| Try it |
Everything from the line containing "Manual Options: [521,495,846,679]" through the final line of the material is to be restated word for word, and only that.

| Material for this task |
-------
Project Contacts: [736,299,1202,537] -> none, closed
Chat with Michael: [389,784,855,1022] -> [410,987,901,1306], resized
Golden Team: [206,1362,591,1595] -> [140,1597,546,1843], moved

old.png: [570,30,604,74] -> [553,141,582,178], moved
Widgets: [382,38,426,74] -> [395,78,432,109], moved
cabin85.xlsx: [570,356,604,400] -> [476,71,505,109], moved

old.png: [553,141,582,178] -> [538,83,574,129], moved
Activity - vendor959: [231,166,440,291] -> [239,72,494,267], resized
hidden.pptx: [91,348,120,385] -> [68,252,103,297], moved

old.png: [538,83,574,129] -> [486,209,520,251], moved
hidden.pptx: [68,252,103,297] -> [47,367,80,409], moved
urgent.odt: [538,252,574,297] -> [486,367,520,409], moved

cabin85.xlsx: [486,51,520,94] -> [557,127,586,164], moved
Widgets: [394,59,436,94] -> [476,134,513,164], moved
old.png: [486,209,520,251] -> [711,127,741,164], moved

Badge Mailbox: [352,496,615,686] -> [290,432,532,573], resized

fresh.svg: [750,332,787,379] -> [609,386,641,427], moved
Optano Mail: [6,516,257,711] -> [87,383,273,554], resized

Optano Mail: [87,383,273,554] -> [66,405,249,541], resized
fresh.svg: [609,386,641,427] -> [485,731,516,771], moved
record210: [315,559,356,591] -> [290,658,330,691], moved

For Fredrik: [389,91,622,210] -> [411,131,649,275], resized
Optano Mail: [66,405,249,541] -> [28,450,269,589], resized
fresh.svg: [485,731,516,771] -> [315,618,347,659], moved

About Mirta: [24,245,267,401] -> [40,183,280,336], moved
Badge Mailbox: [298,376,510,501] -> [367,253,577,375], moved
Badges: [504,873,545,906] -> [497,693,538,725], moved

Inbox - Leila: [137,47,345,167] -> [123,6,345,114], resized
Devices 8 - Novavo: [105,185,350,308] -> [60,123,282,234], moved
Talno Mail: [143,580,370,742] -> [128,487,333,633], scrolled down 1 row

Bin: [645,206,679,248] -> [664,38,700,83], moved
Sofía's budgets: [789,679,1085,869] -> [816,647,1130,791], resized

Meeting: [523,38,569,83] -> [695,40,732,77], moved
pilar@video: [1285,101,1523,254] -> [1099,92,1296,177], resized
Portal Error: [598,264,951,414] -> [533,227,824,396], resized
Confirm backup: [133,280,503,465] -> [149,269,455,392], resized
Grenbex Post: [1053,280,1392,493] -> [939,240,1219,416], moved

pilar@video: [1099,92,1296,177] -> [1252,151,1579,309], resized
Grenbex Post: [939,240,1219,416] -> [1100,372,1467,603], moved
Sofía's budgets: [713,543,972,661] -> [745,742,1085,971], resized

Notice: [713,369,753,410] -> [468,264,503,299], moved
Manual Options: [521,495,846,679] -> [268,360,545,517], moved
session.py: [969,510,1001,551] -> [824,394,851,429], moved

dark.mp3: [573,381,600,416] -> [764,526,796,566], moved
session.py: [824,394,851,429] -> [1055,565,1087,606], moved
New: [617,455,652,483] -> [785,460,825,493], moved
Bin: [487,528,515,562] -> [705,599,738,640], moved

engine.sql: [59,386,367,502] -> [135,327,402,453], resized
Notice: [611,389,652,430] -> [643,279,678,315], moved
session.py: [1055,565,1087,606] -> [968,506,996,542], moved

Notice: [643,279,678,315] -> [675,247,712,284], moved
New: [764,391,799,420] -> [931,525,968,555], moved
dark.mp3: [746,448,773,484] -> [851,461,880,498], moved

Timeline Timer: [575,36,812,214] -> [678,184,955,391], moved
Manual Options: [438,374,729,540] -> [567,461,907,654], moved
-------
| Final answer |
Manual Options: [521,495,846,679] -> [268,360,545,517], moved
session.py: [969,510,1001,551] -> [824,394,851,429], moved

dark.mp3: [573,381,600,416] -> [764,526,796,566], moved
session.py: [824,394,851,429] -> [1055,565,1087,606], moved
New: [617,455,652,483] -> [785,460,825,493], moved
Bin: [487,528,515,562] -> [705,599,738,640], moved

engine.sql: [59,386,367,502] -> [135,327,402,453], resized
Notice: [611,389,652,430] -> [643,279,678,315], moved
session.py: [1055,565,1087,606] -> [968,506,996,542], moved

Notice: [643,279,678,315] -> [675,247,712,284], moved
New: [764,391,799,420] -> [931,525,968,555], moved
dark.mp3: [746,448,773,484] -> [851,461,880,498], moved

Timeline Timer: [575,36,812,214] -> [678,184,955,391], moved
Manual Options: [438,374,729,540] -> [567,461,907,654], moved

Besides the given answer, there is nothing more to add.